**EXERCISE OBJECTIVE:**
Only the lines from the start of the data to the line containing "building: none -> [46,187,76,231]", both included, should be output, exactly and without pictures.
***** SOURCE RECORDS
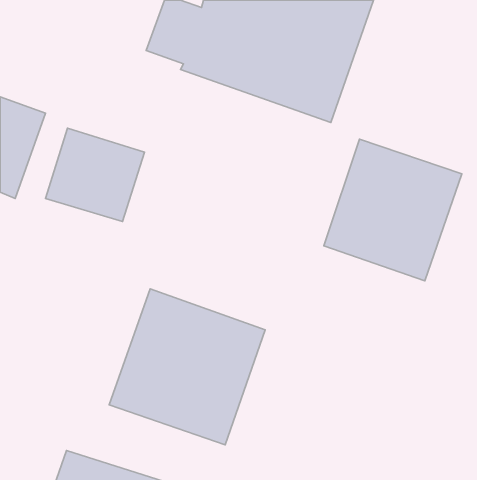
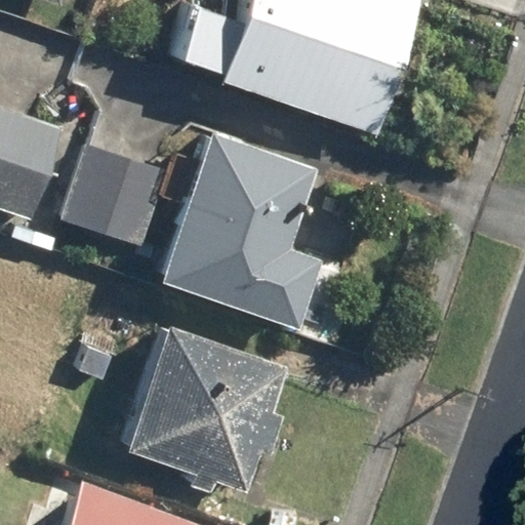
building: none -> [162,130,329,328]
building: [324,139,462,281] -> none

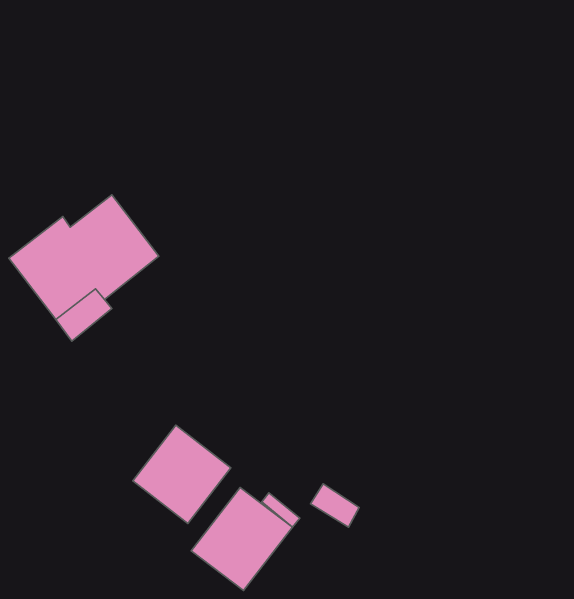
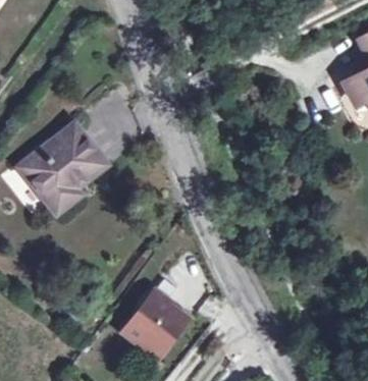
building: [133,425,231,524] -> none

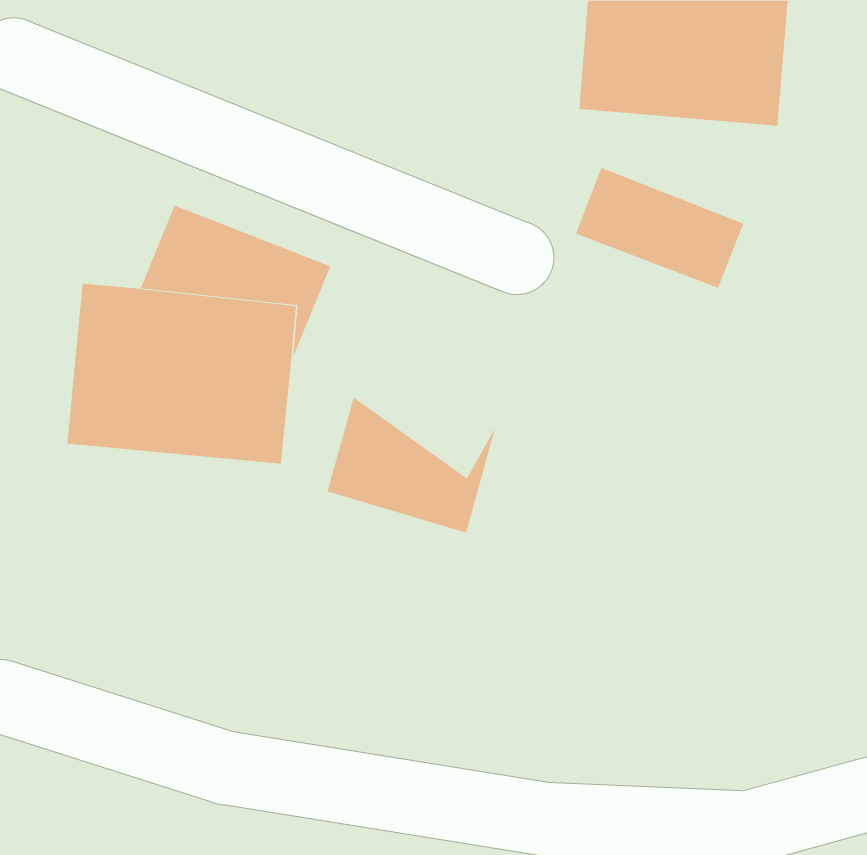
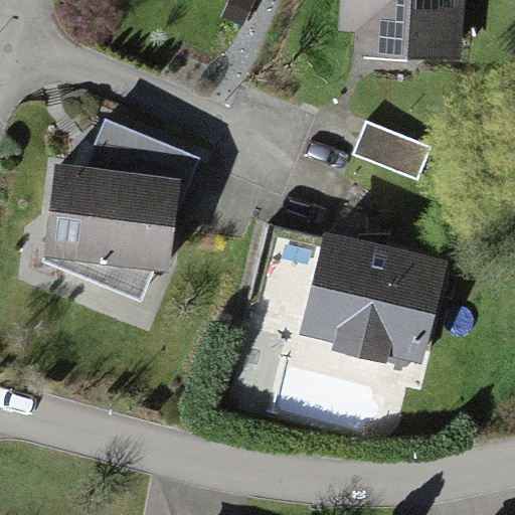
building: none -> [288,222,437,346]
building: [327,396,497,534] -> none

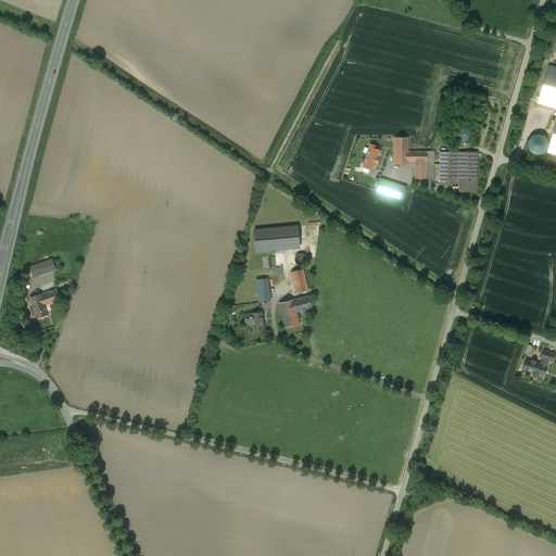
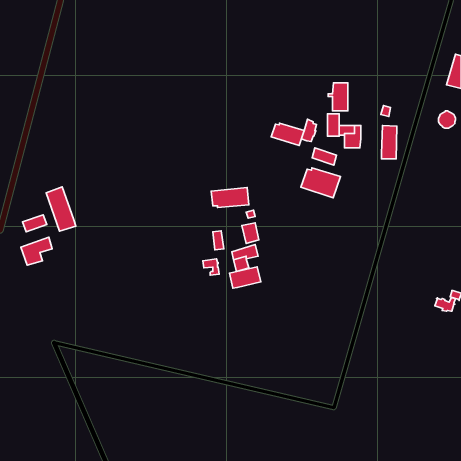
building: none -> [271,123,304,146]
building: [434,151,458,185] -> [328,83,348,111]
building: none -> [301,168,340,198]
building: none -> [46,187,76,231]
building: none -> [230,267,261,288]

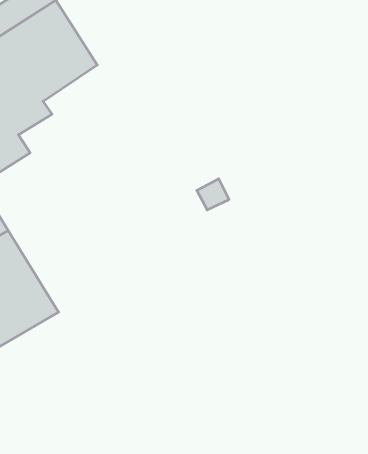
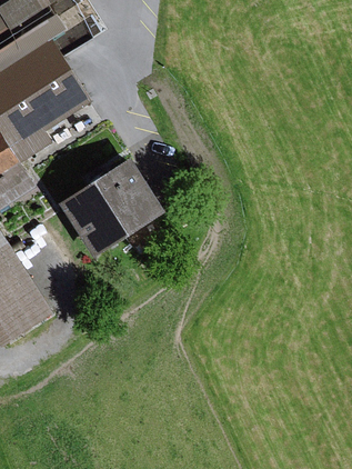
building: none -> [57,158,163,256]

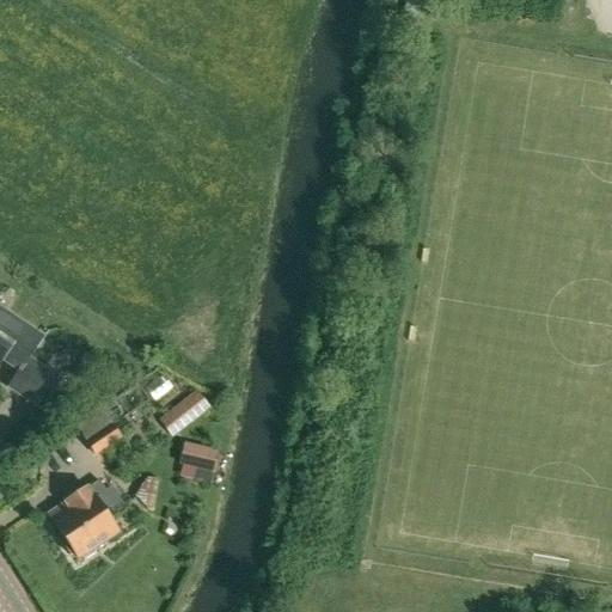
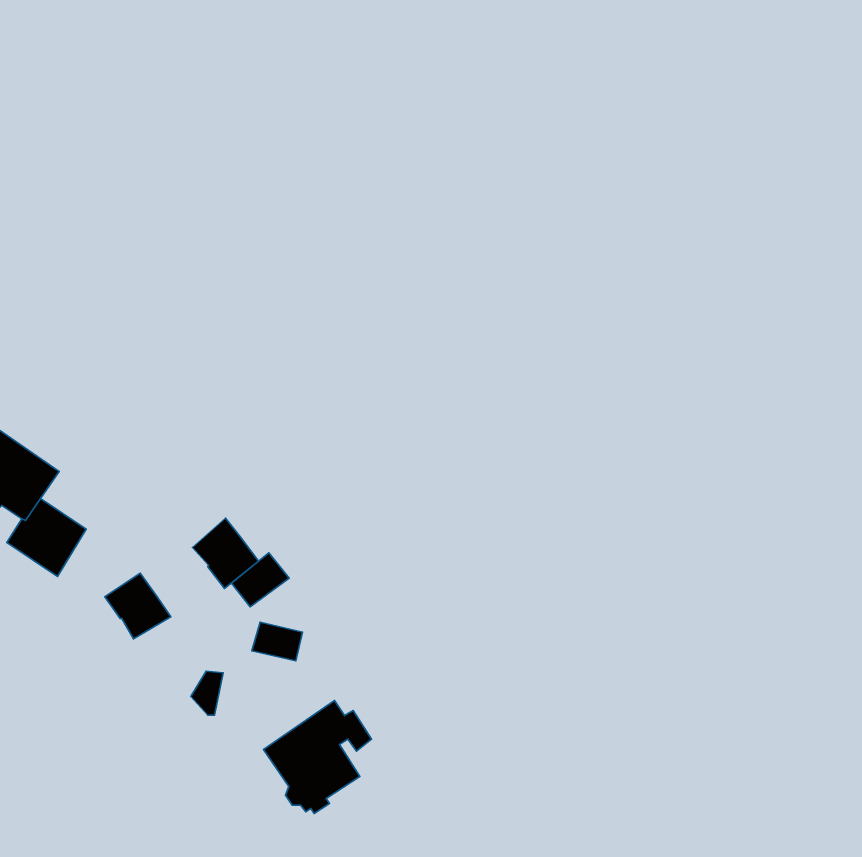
building: none -> [192,518,259,588]
building: [49,477,126,557] -> [263,700,372,814]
**********
**RESPONSE TO THIS EXERCISE:**
building: none -> [162,130,329,328]
building: [324,139,462,281] -> none

building: [133,425,231,524] -> none

building: none -> [288,222,437,346]
building: [327,396,497,534] -> none

building: none -> [271,123,304,146]
building: [434,151,458,185] -> [328,83,348,111]
building: none -> [301,168,340,198]
building: none -> [46,187,76,231]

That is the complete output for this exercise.